# Exercise inputs
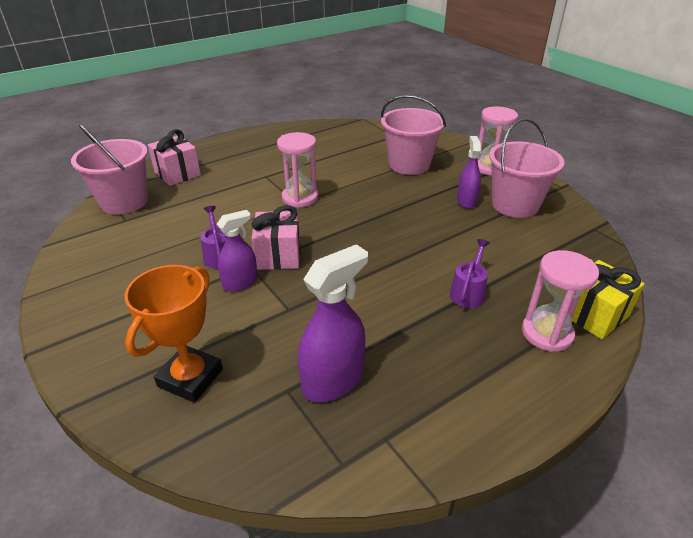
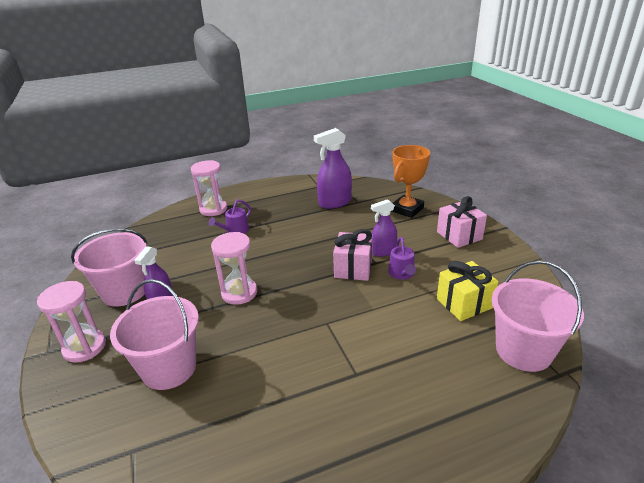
camera: 165 degrees left, 5 degrees down
(177, 174) = (478, 398): pink gift -> pink gift (459, 235)
(300, 198) = (322, 329): pink hourglass -> pink hourglass (239, 293)
(593, 315) = (178, 214): yellow gift -> yellow gift (464, 303)

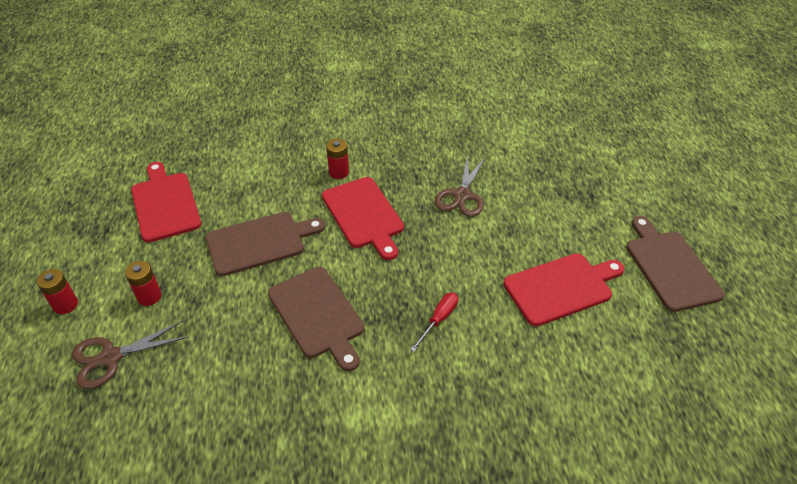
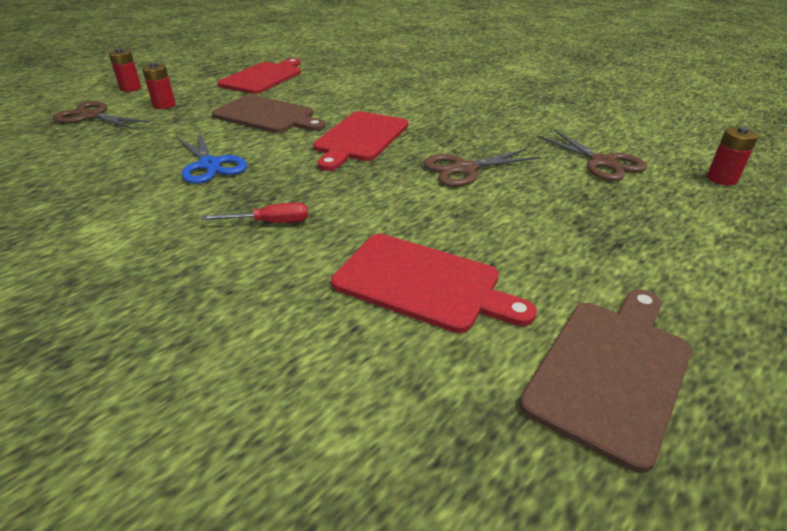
camera: 50 degrees right, 10 degrees down
(317, 315) = (210, 165): brown cutting board -> blue scissors
(339, 172) = (394, 111): red battery -> red battery (721, 179)
(513, 137) = (602, 162): none -> brown scissors

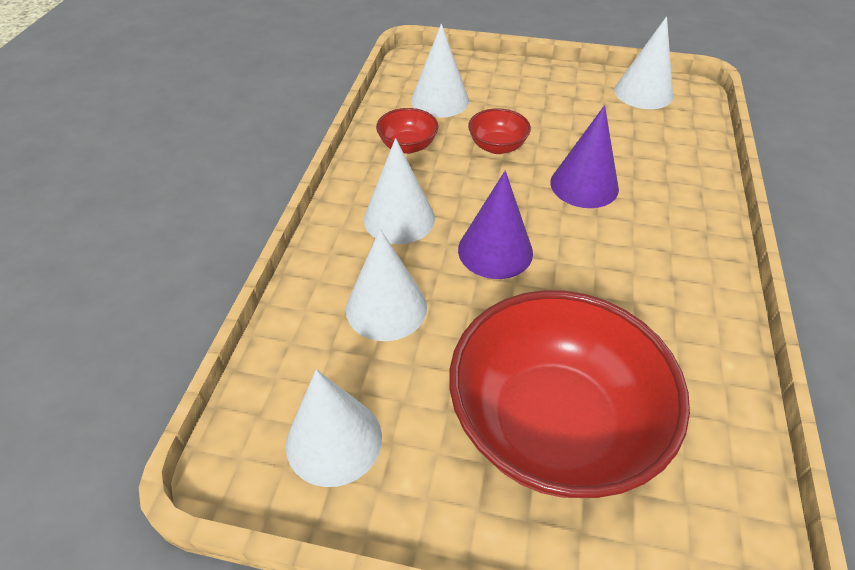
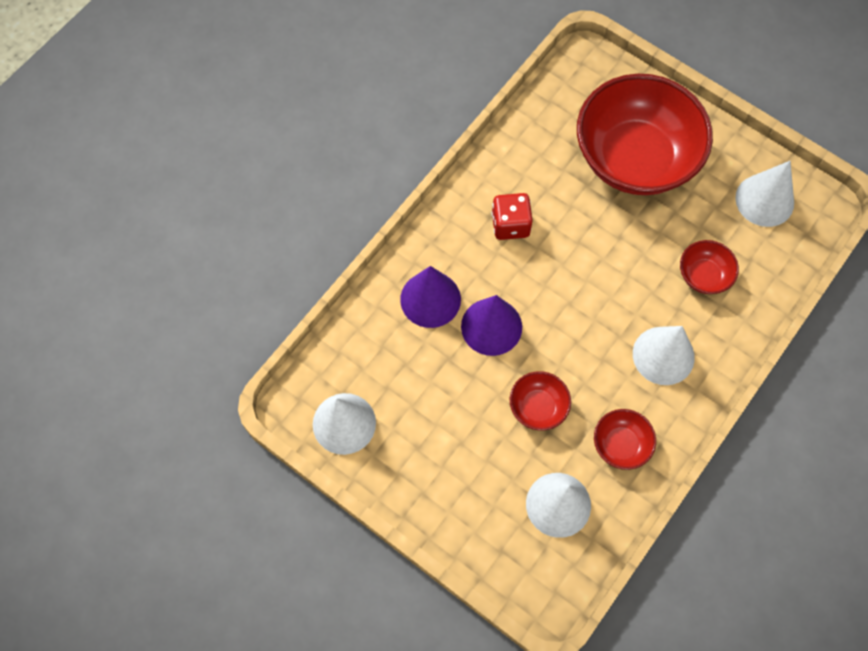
camera: 155 degrees left, 20 degrees up
(386, 308) = (703, 275): white cone -> red bowl
(495, 251) = (602, 291): purple cone -> purple cone (430, 299)
(643, 277) = (510, 225): none -> red dice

# What you will do
Nothing but the text is wanted: repeat the data above exactly, without its images.

# Result of this task
camera: 165 degrees left, 5 degrees down
(177, 174) = (478, 398): pink gift -> pink gift (459, 235)
(300, 198) = (322, 329): pink hourglass -> pink hourglass (239, 293)
(593, 315) = (178, 214): yellow gift -> yellow gift (464, 303)

camera: 50 degrees right, 10 degrees down
(317, 315) = (210, 165): brown cutting board -> blue scissors
(339, 172) = (394, 111): red battery -> red battery (721, 179)
(513, 137) = (602, 162): none -> brown scissors

camera: 155 degrees left, 20 degrees up
(386, 308) = (703, 275): white cone -> red bowl
(495, 251) = (602, 291): purple cone -> purple cone (430, 299)
(643, 277) = (510, 225): none -> red dice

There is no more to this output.